** Provided material follows **

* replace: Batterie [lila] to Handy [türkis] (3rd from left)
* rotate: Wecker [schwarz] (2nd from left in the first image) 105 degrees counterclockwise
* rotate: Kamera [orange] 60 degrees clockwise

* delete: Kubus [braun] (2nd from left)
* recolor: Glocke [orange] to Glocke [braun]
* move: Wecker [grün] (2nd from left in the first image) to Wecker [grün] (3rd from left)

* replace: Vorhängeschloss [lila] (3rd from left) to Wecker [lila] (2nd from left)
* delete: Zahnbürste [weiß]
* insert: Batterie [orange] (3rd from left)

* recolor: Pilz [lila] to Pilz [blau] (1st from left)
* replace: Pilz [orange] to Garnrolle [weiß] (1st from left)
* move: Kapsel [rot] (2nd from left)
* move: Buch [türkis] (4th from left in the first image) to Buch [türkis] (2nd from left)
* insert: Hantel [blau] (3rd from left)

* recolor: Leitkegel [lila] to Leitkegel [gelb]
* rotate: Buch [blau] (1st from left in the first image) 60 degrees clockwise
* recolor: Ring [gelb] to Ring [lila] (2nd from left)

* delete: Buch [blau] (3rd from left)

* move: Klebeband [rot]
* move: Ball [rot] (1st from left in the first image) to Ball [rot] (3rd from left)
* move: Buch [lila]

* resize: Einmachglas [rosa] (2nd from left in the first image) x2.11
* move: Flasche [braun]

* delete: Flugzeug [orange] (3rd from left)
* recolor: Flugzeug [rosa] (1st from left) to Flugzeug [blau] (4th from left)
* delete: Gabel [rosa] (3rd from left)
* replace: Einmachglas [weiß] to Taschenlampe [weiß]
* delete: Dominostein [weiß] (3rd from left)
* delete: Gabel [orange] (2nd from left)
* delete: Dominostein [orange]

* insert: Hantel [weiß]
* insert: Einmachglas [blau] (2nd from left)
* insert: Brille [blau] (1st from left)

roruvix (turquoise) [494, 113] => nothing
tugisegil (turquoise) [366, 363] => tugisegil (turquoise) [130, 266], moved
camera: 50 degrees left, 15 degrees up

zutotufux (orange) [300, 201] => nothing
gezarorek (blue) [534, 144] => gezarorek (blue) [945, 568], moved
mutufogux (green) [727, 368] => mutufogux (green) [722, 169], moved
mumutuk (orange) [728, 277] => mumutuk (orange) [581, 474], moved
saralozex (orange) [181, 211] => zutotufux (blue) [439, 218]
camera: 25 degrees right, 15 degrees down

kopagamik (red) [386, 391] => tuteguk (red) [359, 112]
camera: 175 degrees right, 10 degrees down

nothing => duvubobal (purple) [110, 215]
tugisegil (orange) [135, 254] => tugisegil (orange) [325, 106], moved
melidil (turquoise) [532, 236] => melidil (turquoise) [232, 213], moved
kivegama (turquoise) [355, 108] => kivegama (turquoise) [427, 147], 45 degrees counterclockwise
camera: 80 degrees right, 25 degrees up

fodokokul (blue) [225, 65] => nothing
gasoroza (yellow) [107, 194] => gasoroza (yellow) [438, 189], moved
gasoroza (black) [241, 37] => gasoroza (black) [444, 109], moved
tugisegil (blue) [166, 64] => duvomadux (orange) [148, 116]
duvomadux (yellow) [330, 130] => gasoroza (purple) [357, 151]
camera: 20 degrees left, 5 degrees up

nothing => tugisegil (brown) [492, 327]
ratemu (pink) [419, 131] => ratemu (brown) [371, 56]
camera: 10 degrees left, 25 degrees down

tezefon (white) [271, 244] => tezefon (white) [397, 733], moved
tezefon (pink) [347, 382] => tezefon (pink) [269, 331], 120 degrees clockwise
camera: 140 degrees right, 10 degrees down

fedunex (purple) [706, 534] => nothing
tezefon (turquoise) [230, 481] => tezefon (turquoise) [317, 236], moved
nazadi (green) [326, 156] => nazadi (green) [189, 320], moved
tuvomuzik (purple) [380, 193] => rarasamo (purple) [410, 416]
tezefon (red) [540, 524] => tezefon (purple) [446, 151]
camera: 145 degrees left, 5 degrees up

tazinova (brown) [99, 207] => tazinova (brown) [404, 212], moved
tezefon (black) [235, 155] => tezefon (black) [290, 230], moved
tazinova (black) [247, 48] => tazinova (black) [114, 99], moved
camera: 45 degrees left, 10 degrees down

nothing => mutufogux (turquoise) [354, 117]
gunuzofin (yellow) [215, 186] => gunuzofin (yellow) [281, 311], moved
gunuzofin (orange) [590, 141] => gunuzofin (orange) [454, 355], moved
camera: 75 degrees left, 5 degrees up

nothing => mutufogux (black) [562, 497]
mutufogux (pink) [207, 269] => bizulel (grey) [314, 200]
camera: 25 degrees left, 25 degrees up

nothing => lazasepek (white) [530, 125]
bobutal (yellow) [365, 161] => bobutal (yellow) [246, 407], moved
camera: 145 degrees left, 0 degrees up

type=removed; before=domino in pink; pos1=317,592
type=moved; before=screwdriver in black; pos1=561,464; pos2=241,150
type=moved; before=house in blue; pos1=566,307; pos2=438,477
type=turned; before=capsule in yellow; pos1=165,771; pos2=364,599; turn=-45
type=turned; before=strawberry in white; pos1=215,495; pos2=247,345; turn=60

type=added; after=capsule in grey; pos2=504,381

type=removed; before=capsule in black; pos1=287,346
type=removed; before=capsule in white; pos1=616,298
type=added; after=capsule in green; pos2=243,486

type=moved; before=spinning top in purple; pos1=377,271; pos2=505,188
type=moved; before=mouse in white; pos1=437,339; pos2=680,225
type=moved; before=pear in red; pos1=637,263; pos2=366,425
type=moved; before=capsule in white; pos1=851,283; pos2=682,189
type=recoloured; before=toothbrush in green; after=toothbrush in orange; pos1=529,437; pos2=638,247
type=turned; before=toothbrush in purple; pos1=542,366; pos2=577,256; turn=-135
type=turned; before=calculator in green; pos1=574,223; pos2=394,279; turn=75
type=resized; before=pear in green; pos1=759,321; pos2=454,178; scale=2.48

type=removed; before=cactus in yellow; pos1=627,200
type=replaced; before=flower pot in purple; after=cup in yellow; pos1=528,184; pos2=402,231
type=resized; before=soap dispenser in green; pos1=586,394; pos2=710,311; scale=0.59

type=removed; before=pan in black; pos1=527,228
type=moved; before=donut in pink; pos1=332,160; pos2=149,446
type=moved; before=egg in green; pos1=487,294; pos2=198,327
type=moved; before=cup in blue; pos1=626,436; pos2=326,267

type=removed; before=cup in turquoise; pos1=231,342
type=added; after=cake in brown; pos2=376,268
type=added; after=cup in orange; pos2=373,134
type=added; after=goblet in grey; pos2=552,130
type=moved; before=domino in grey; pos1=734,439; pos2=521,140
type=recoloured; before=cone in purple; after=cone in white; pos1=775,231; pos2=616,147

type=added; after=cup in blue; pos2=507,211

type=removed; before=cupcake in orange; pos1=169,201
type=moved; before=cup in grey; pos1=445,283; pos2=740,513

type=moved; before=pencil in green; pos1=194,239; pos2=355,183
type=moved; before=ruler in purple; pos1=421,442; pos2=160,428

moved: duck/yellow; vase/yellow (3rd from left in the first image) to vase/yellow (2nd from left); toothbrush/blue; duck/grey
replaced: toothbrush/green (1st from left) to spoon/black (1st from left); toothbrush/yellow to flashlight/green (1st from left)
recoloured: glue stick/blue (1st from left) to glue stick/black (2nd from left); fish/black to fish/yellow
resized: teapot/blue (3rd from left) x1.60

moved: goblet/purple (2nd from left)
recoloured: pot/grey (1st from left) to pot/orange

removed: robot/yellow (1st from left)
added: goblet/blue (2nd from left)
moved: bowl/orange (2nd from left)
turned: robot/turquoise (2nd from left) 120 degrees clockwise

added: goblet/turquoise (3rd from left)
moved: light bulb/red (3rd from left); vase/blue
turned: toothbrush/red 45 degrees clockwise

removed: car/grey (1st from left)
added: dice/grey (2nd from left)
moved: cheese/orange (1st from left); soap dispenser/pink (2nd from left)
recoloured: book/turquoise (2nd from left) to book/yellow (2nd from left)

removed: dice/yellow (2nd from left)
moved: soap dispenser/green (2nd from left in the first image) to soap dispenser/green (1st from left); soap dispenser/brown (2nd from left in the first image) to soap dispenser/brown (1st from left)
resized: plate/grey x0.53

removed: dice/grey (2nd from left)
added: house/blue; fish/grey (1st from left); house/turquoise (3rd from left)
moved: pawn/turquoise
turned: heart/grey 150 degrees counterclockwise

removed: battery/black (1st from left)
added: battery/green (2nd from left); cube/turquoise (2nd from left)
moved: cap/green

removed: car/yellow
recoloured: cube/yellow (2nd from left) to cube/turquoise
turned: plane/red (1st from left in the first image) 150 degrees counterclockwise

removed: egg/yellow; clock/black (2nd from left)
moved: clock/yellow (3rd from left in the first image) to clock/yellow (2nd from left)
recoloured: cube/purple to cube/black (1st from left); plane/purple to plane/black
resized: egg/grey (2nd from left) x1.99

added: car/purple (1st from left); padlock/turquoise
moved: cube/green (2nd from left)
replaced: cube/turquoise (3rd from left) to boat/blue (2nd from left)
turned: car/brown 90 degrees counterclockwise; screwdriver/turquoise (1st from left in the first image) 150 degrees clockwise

** End of Provided material **

Work item
Return only the lines between the one holding "gunuzofin (yellow) [215, 186]" and the one holding "type=turned; before=capsule in", inclusive, exactly as they appear above.

Answer below
gunuzofin (yellow) [215, 186] => gunuzofin (yellow) [281, 311], moved
gunuzofin (orange) [590, 141] => gunuzofin (orange) [454, 355], moved
camera: 75 degrees left, 5 degrees up

nothing => mutufogux (black) [562, 497]
mutufogux (pink) [207, 269] => bizulel (grey) [314, 200]
camera: 25 degrees left, 25 degrees up

nothing => lazasepek (white) [530, 125]
bobutal (yellow) [365, 161] => bobutal (yellow) [246, 407], moved
camera: 145 degrees left, 0 degrees up

type=removed; before=domino in pink; pos1=317,592
type=moved; before=screwdriver in black; pos1=561,464; pos2=241,150
type=moved; before=house in blue; pos1=566,307; pos2=438,477
type=turned; before=capsule in yellow; pos1=165,771; pos2=364,599; turn=-45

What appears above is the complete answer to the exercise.